● Exercise directions
Present each line of the entries below that holds the word "lime".

● Extracted records
◆ ◆ ◆ ◆ ◆ ◆ ◆
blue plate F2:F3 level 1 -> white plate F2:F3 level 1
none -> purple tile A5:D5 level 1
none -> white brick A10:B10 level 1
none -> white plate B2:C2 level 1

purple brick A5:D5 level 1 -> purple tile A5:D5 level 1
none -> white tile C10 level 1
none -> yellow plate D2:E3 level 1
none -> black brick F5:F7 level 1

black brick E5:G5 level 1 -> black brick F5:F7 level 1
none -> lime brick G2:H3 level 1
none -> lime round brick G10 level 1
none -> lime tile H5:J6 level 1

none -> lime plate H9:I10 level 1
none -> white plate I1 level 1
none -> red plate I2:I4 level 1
◆ ◆ ◆ ◆ ◆ ◆ ◆
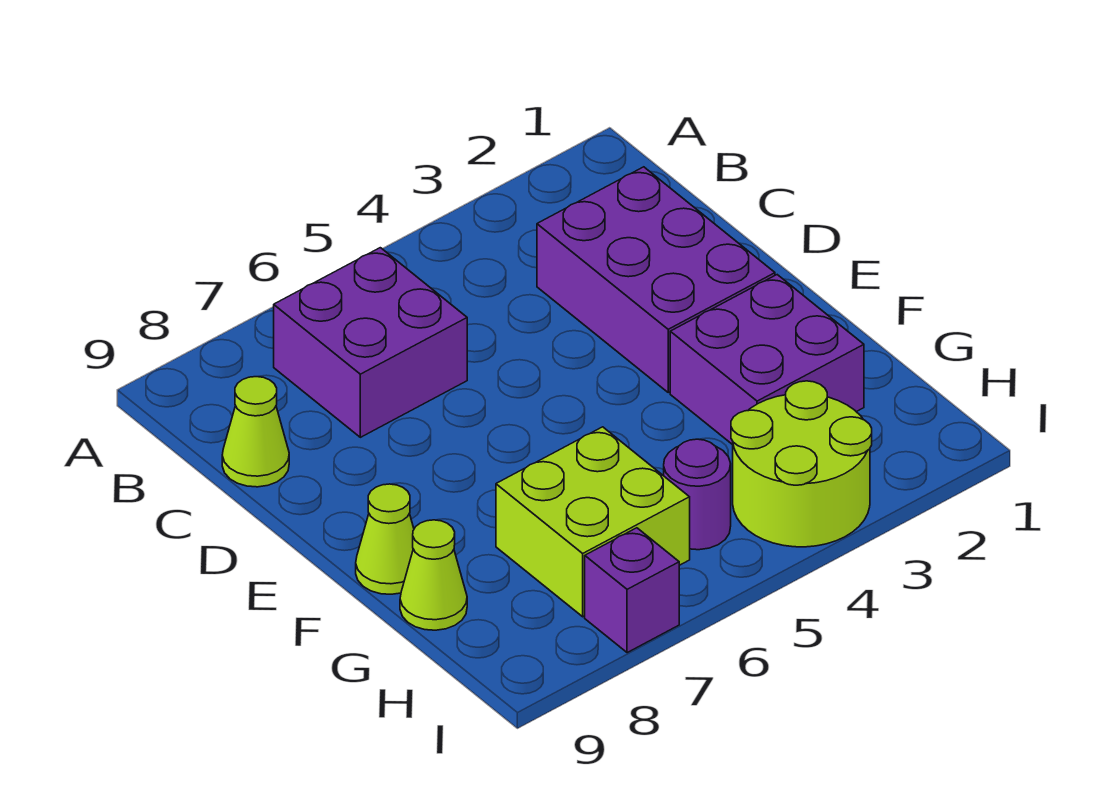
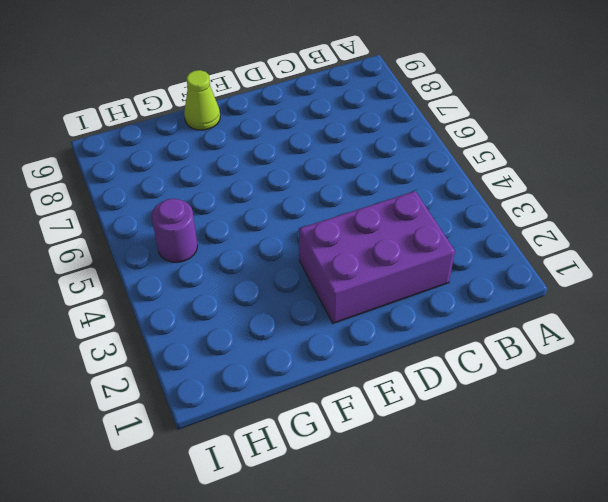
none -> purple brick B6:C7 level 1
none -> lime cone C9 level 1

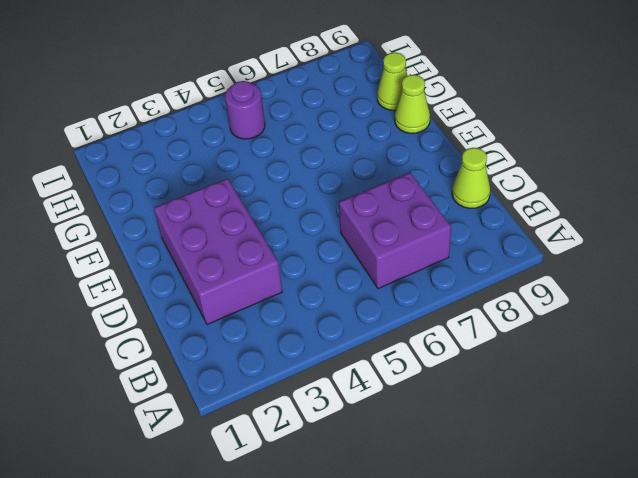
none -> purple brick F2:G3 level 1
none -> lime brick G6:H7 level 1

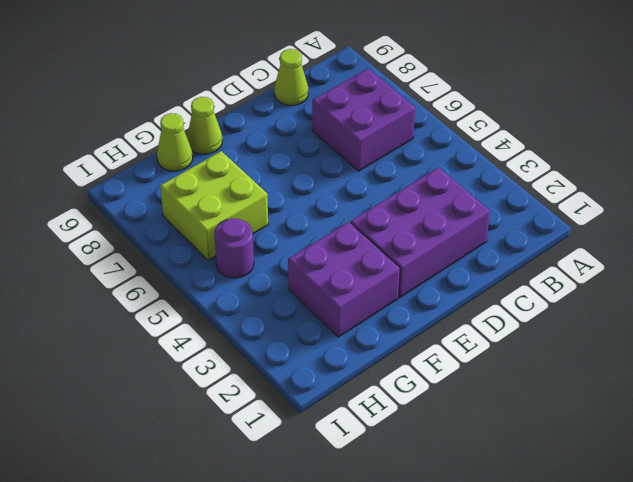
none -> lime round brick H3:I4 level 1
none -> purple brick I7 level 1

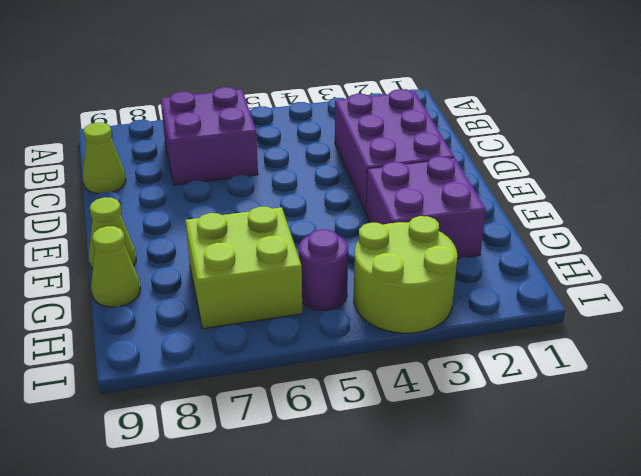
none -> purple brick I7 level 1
◆ ◆ ◆ ◆ ◆ ◆ ◆
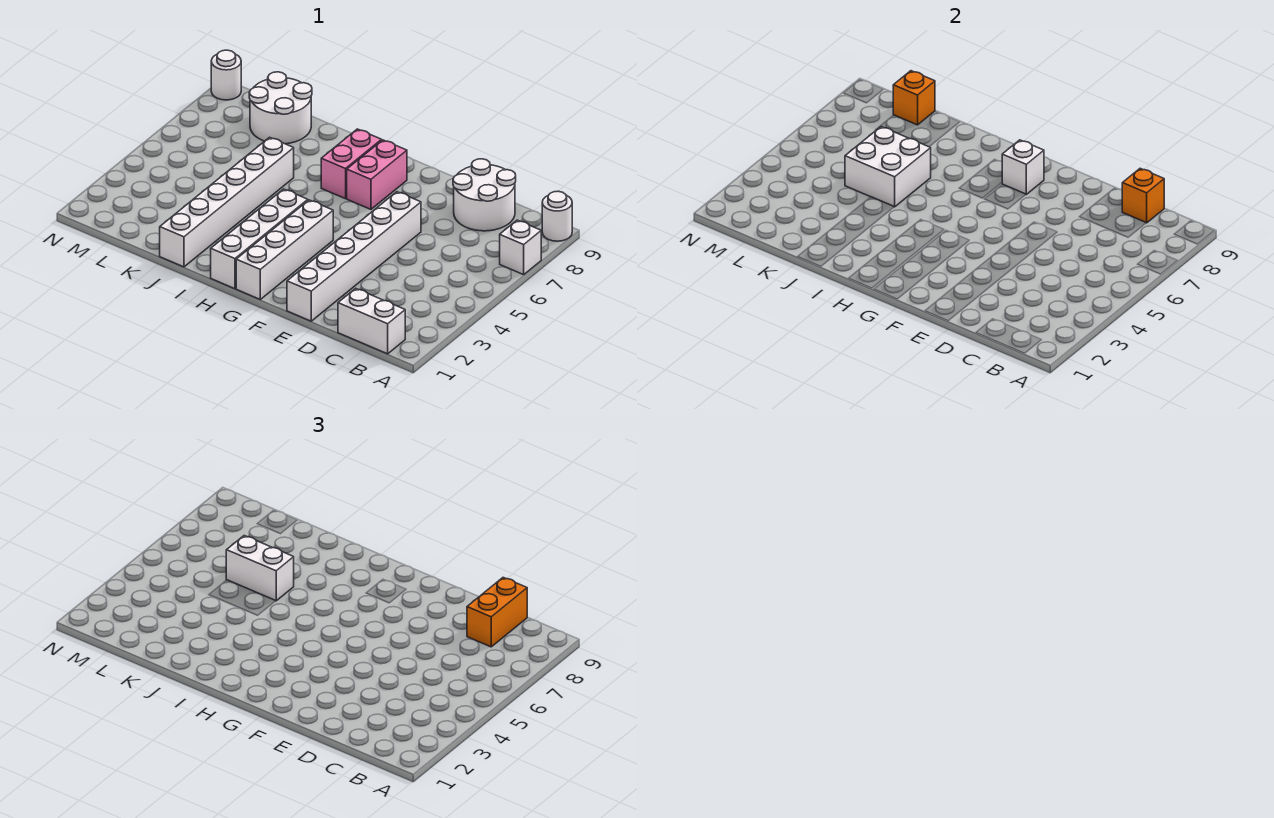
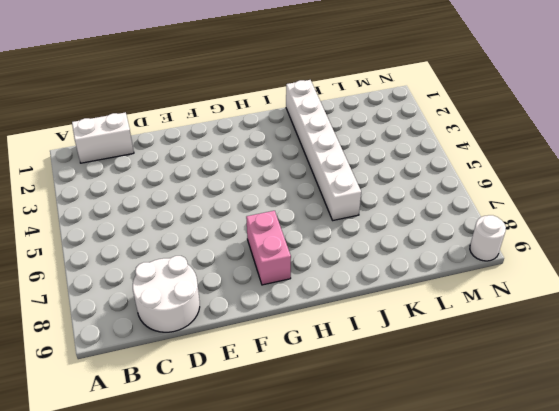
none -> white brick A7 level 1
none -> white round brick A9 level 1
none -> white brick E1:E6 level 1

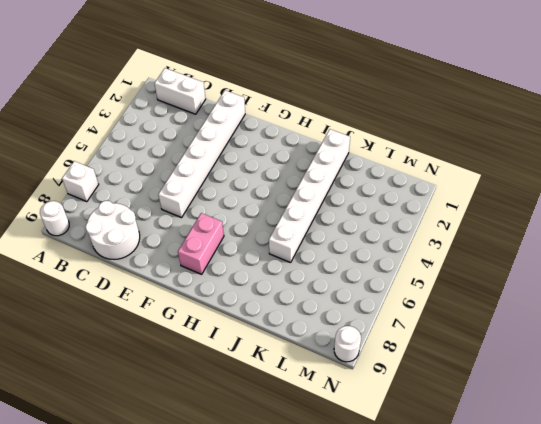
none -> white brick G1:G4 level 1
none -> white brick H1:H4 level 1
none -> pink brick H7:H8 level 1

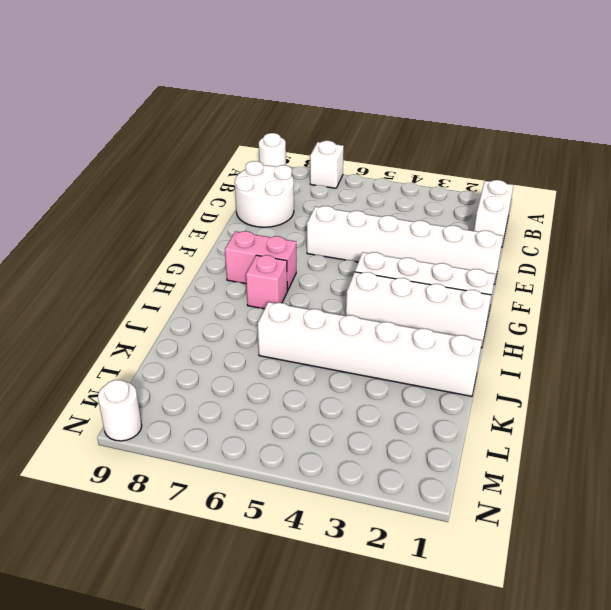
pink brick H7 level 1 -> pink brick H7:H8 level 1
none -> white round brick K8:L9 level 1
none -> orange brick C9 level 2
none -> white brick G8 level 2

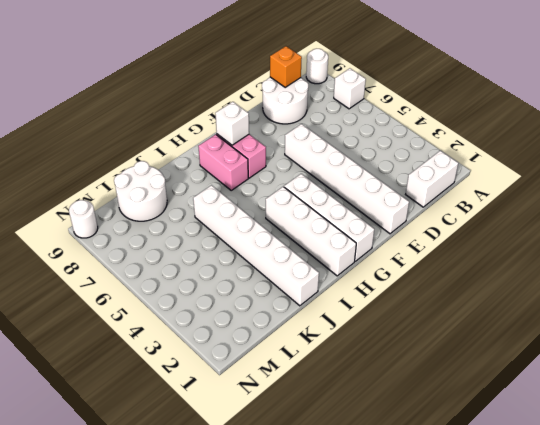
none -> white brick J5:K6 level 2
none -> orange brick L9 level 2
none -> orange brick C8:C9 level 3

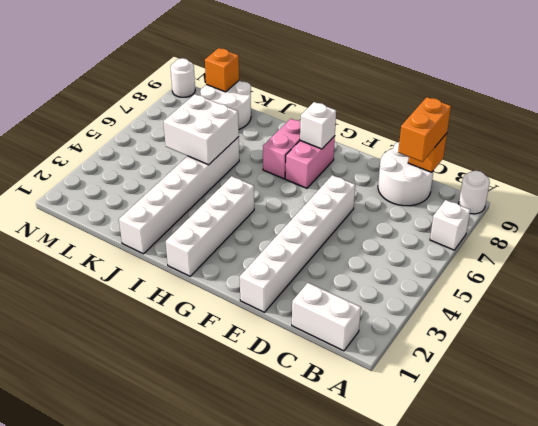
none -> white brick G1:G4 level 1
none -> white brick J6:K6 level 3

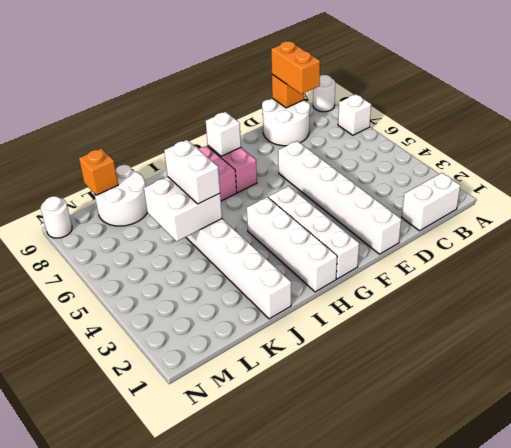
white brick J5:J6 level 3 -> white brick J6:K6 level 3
◆ ◆ ◆ ◆ ◆ ◆ ◆
● Result
none -> lime brick G2:H3 level 1
none -> lime round brick G10 level 1
none -> lime tile H5:J6 level 1
none -> lime plate H9:I10 level 1
none -> lime cone C9 level 1
none -> lime brick G6:H7 level 1
none -> lime round brick H3:I4 level 1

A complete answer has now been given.